_Task prompt_
Pick out and copy every line below that has the word "shape".

Provided information Start Marker

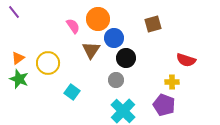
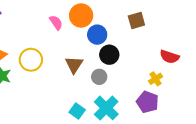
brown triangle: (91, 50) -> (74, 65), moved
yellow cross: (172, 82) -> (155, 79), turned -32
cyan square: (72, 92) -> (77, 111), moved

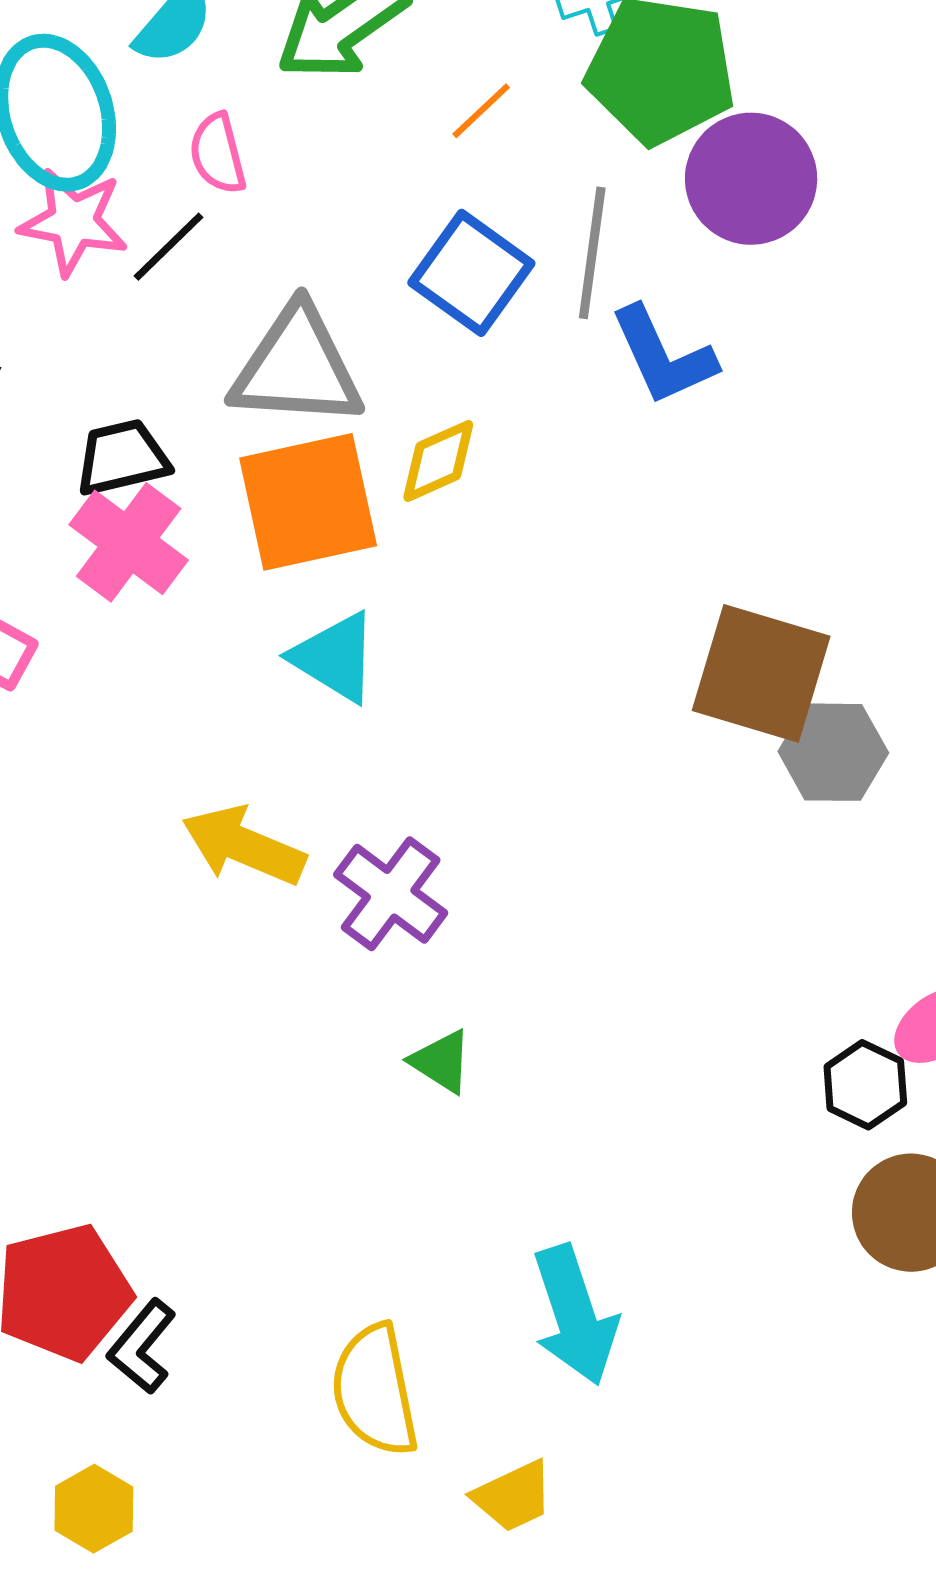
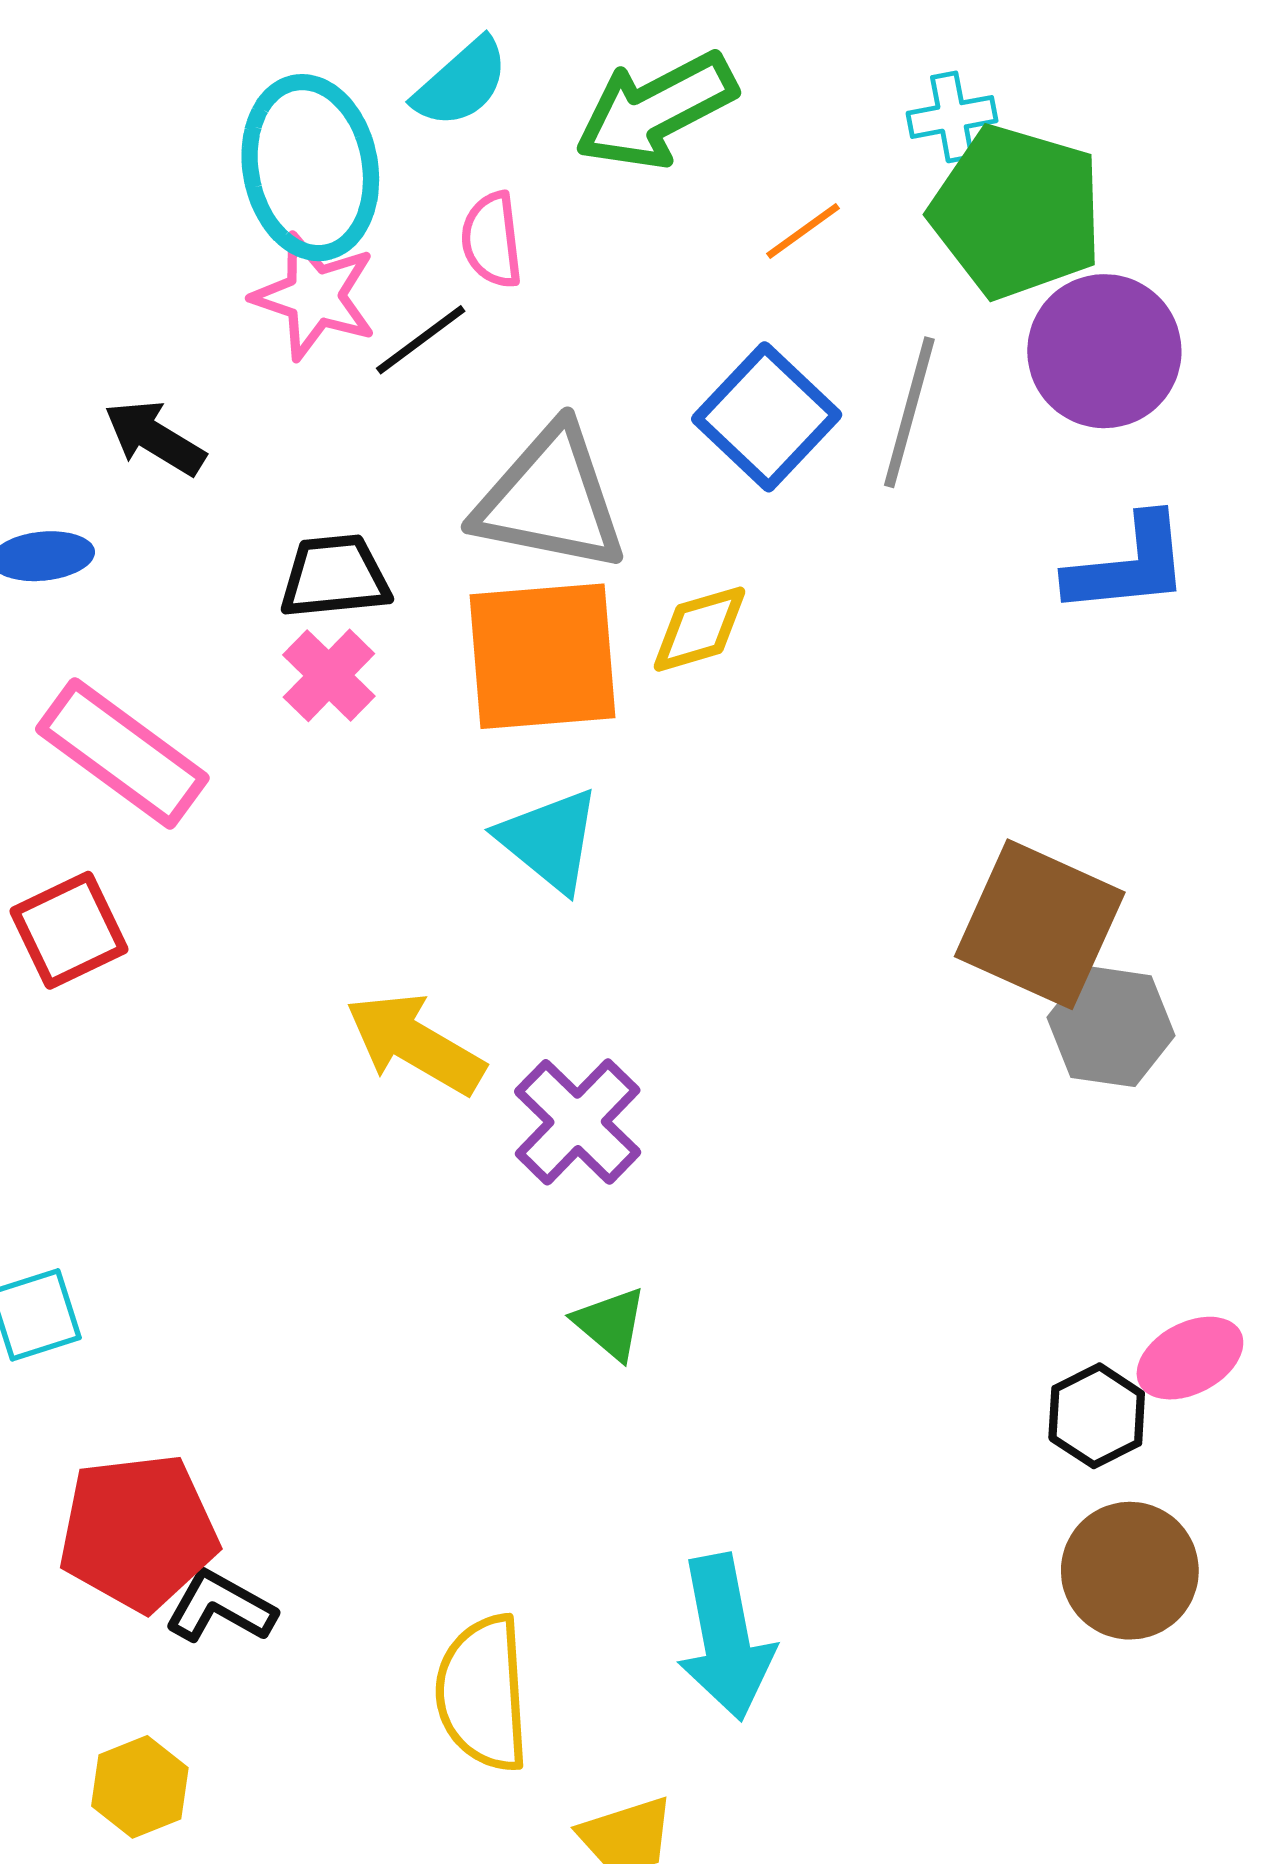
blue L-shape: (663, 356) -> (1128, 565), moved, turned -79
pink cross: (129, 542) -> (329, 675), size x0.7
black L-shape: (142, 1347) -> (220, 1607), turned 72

Provided information End Marker

_Task response_
blue L-shape: (663, 356) -> (1128, 565), moved, turned -79
black L-shape: (142, 1347) -> (220, 1607), turned 72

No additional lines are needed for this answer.